> **INSTRUCTIONS TO FOLLOW**
Tally up the lines below that contain the word "green" and give the total alone.

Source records

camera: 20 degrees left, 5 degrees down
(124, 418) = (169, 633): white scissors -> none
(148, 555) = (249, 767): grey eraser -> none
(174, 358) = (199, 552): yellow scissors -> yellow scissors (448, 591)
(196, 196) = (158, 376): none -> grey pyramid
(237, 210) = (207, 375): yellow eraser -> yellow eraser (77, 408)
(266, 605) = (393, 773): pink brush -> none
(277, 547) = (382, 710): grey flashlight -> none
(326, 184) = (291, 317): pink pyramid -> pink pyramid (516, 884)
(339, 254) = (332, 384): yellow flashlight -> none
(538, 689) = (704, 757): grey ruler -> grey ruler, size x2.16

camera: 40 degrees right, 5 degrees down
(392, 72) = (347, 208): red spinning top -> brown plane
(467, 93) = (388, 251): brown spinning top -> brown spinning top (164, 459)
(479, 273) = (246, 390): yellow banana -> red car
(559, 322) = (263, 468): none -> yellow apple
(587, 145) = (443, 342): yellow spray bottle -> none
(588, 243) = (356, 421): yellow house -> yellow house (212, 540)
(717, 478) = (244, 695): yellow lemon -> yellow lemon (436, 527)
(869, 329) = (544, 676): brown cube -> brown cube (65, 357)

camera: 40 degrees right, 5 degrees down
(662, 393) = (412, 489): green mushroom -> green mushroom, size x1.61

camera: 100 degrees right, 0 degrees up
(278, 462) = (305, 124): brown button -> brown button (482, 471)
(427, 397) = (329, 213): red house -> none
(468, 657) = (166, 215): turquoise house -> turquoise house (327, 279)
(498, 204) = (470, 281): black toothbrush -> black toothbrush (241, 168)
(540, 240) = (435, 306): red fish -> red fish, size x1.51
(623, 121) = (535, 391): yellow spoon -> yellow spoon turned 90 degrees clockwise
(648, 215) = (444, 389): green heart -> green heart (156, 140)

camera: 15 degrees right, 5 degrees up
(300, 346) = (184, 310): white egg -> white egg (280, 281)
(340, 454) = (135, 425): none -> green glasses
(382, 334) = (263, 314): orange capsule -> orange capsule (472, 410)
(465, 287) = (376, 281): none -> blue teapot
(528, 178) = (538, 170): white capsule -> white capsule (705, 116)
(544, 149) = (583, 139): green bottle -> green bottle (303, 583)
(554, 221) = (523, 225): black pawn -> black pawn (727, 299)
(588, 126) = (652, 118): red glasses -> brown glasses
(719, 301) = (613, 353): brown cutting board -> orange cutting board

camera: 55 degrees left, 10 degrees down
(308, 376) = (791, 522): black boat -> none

> **TASK ANSWER**
4